[Source records]
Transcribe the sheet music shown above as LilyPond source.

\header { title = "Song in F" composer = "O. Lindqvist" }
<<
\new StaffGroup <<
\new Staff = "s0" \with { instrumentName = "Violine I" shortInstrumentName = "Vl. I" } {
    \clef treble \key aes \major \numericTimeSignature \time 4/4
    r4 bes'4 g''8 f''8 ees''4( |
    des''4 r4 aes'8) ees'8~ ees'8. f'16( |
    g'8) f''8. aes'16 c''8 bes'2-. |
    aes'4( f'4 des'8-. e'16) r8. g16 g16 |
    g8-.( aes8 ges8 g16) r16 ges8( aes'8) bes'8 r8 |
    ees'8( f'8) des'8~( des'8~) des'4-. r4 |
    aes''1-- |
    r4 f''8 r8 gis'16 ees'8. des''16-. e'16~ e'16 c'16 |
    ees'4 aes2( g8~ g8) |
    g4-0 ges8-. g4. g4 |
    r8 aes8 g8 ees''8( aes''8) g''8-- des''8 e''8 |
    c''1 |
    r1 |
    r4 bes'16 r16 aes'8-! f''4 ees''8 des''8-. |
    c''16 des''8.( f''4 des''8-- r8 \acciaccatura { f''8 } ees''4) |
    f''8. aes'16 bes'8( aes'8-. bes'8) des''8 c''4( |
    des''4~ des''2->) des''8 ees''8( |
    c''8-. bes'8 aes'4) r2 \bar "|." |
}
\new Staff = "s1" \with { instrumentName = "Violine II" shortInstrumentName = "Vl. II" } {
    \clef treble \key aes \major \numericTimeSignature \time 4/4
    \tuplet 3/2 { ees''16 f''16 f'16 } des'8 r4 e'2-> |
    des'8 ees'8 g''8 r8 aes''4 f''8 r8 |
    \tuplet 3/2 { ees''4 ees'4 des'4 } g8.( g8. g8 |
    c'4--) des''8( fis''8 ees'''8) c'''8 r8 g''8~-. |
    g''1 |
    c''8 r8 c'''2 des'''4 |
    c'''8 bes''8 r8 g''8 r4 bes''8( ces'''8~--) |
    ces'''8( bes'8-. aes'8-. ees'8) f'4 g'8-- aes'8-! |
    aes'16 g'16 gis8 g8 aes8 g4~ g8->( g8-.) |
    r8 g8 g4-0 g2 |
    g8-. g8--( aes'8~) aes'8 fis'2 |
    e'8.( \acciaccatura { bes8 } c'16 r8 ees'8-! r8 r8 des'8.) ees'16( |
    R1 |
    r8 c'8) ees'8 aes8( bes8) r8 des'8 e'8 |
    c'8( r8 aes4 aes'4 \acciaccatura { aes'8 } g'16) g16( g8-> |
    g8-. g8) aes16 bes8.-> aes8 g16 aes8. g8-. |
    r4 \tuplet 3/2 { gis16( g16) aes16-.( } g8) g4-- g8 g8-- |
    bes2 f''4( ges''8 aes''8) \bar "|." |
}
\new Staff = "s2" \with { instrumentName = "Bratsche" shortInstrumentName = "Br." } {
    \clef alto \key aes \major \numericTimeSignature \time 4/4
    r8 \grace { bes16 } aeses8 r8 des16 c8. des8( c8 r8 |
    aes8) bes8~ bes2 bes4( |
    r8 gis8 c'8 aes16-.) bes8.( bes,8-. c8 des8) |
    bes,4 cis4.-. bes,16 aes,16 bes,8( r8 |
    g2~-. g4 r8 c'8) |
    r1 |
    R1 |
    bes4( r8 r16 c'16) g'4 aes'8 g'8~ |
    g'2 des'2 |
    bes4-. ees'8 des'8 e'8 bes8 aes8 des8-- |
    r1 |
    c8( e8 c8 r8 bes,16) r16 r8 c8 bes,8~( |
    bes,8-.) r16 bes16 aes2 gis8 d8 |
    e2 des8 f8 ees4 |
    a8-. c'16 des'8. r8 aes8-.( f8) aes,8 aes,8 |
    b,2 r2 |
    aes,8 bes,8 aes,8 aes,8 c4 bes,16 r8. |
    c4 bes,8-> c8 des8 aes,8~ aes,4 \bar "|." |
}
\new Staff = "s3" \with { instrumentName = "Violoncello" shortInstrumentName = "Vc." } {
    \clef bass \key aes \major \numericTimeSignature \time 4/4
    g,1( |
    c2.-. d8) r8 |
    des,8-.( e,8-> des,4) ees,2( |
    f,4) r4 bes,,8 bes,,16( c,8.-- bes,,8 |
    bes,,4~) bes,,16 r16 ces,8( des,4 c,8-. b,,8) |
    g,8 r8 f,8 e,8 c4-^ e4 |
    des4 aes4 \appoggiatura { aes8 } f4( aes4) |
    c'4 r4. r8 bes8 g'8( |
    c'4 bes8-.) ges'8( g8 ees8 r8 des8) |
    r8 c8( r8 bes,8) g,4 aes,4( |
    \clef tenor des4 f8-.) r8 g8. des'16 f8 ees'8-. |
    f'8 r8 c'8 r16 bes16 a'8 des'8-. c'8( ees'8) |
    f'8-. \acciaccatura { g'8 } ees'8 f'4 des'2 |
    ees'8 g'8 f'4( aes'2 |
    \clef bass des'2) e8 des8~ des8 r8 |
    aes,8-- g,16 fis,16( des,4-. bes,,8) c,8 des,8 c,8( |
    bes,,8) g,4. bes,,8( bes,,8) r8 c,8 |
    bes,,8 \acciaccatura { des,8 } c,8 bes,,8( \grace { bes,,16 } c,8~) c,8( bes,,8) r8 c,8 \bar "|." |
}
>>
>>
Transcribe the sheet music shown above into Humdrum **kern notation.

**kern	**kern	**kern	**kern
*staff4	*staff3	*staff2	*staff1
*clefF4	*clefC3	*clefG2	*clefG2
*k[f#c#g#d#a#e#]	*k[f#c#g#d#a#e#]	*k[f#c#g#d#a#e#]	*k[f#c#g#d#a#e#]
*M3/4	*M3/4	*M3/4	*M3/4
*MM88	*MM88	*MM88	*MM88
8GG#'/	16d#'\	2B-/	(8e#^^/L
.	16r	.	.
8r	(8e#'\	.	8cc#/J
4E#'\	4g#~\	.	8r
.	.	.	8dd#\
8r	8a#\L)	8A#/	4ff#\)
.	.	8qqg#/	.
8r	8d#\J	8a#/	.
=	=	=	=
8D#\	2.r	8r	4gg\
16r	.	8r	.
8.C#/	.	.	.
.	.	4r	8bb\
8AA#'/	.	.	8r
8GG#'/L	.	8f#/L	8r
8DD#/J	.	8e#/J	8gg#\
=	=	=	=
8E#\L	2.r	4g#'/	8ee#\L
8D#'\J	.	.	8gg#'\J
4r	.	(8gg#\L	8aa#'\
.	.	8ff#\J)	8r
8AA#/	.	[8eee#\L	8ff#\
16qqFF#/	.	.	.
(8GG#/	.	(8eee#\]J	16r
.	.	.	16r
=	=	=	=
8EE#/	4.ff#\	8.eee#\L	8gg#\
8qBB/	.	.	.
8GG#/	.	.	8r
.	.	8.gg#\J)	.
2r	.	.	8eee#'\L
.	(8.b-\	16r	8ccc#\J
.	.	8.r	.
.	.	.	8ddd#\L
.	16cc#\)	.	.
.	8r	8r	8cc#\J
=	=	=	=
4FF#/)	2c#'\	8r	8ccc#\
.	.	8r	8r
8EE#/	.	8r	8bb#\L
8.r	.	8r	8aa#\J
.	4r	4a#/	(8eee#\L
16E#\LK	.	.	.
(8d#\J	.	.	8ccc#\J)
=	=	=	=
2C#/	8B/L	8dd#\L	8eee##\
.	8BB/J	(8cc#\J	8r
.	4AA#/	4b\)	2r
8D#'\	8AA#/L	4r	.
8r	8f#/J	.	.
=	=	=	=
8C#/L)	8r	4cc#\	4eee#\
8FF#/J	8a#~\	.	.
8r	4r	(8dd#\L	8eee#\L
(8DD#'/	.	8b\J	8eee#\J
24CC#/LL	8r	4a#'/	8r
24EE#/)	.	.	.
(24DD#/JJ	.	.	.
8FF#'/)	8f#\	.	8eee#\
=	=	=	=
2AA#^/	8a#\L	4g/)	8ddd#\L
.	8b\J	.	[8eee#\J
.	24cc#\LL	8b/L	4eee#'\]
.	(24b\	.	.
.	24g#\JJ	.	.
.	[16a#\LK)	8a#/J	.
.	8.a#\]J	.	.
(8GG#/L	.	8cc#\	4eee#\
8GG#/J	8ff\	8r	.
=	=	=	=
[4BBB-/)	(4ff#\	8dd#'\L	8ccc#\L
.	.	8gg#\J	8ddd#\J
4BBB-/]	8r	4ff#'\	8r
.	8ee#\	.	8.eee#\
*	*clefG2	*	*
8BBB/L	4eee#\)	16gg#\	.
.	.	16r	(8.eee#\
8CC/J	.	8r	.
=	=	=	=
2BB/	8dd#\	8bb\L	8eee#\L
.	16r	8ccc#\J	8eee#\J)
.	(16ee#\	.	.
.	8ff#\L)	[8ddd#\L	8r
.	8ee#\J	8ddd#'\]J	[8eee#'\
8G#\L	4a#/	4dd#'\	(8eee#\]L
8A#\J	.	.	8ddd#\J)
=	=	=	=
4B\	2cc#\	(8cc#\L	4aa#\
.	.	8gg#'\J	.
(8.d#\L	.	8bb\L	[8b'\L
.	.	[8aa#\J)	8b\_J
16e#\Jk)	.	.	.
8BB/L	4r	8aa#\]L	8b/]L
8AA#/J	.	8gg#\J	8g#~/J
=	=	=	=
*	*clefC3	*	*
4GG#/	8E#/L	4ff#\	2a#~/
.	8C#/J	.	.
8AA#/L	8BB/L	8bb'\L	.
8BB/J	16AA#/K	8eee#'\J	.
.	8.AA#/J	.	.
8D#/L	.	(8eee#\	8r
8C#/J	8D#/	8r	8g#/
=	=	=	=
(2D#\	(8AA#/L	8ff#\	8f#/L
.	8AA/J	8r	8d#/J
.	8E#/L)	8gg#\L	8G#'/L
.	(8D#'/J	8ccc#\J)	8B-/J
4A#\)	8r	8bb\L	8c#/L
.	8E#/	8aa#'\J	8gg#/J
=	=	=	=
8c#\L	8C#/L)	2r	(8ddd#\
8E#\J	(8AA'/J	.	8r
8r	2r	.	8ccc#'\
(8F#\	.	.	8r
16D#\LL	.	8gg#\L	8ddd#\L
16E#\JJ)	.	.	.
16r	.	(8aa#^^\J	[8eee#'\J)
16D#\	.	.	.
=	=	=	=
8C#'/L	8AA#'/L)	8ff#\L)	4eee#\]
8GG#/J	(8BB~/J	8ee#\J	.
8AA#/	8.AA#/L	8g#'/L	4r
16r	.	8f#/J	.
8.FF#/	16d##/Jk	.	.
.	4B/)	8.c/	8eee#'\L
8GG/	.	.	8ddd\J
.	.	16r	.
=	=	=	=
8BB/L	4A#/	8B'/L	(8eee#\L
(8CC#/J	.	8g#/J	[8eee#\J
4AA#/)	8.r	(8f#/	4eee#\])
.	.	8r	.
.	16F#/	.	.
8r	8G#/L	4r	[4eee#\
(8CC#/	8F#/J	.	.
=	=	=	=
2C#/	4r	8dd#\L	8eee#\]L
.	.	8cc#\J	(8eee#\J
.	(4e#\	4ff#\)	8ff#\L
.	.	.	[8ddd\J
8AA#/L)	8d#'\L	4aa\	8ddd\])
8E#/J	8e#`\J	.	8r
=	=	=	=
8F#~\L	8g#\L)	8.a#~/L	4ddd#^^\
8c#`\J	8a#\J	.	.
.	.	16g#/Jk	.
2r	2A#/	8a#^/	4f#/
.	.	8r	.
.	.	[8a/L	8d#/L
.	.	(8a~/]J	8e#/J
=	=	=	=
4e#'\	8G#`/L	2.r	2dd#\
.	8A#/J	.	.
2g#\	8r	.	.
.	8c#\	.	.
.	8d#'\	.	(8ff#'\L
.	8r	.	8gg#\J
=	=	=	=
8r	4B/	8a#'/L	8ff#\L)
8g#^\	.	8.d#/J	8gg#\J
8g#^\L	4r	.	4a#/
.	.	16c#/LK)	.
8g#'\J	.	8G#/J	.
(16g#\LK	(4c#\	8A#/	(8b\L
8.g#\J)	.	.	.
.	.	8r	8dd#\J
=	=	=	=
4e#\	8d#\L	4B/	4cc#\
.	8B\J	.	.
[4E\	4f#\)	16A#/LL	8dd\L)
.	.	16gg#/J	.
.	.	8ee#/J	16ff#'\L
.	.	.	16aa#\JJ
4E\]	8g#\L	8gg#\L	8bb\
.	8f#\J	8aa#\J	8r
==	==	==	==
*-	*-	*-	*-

▶ [Required work] Gather every line of the source records above that contains the string "instrumentName", and list each one in full.

▶ [Task result]
\new Staff = "s0" \with { instrumentName = "Violine I" shortInstrumentName = "Vl. I" } {
\new Staff = "s1" \with { instrumentName = "Violine II" shortInstrumentName = "Vl. II" } {
\new Staff = "s2" \with { instrumentName = "Bratsche" shortInstrumentName = "Br." } {
\new Staff = "s3" \with { instrumentName = "Violoncello" shortInstrumentName = "Vc." } {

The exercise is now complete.